Object displacement listings:
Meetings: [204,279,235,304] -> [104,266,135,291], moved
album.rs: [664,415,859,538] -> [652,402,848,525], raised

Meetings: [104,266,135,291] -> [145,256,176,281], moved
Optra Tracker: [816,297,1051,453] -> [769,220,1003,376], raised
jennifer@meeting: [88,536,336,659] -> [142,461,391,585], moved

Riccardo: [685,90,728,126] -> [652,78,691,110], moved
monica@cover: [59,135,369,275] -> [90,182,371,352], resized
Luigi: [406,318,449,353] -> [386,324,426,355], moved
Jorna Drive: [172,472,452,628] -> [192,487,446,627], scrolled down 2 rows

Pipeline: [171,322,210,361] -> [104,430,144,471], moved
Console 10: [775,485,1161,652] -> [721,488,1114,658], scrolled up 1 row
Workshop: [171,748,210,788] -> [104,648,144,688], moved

• Description of the task:
Return the total number of lines in the records that contain "scrolled", without any explanation.

• Problem solution:
2